§ The task
The required output is the lines of the listing from the beginning through the line containing "black triangle: moved 1 px right", each copied exactly, without any pictures.

§ Exercise inputs
----------

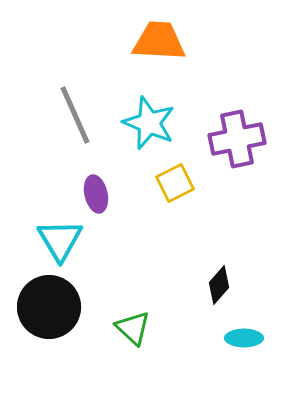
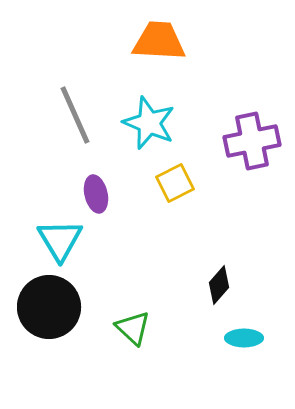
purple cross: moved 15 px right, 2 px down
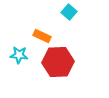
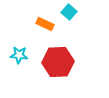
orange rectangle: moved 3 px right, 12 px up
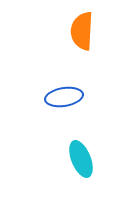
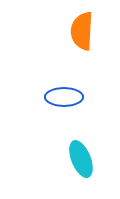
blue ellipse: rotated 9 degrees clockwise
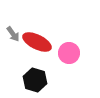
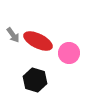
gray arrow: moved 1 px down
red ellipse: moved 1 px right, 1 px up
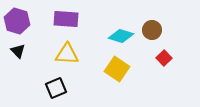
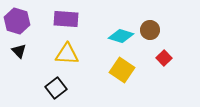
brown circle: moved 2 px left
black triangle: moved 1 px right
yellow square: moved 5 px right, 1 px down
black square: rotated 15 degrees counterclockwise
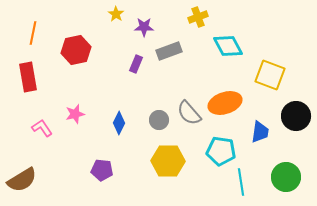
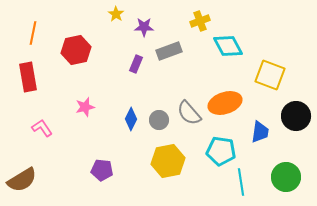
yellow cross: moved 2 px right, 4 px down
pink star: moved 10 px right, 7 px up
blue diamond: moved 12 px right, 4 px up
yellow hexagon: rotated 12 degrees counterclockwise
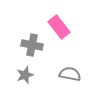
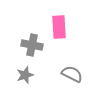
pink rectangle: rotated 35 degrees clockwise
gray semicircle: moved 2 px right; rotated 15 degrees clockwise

----------

§ Result for this exercise
purple cross: moved 15 px right, 2 px down
orange rectangle: moved 3 px right, 12 px up
blue ellipse: rotated 9 degrees clockwise
gray arrow: moved 1 px down
red ellipse: moved 1 px right, 1 px up
brown circle: moved 2 px left
black triangle: moved 1 px right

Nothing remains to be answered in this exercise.